* **Data under study**:
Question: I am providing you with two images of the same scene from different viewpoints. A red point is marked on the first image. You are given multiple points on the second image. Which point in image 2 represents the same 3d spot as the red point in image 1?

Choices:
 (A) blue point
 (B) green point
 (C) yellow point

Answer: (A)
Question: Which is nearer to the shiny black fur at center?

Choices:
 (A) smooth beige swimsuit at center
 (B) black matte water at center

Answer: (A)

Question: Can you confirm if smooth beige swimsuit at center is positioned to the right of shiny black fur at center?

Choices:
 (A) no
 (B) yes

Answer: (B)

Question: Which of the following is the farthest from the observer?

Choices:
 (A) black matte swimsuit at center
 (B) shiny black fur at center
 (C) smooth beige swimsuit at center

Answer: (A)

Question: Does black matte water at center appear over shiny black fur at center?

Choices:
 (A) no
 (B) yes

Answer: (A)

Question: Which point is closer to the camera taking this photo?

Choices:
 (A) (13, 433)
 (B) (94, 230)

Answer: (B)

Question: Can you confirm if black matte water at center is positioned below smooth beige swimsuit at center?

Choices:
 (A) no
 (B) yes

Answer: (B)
...
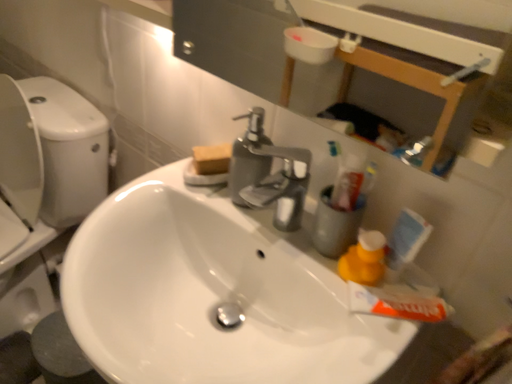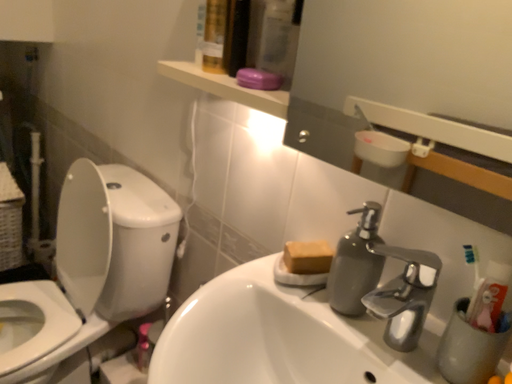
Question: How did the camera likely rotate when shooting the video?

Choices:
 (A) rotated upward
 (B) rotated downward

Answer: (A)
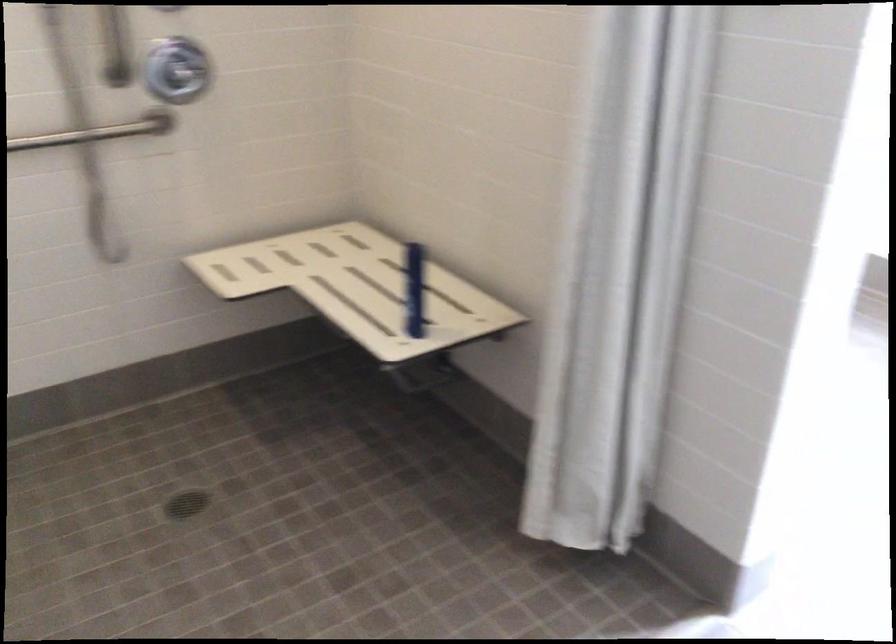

* **Assignment**:
Reproduce the lines from the line with "Question: I am" to the line with "Question: Which is", swapping "red point" for "marked point" and leaving everything else unchanged.

* **Result of this task**:
Question: I am providing you with two images of the same scene from different viewpoints. A marked point is marked on the first image. You are given multiple points on the second image. Which point in image 2 represents the same 3d spot as the marked point in image 1?

Choices:
 (A) blue point
 (B) green point
 (C) yellow point

Answer: (A)
Question: Which is nearer to the shiny black fur at center?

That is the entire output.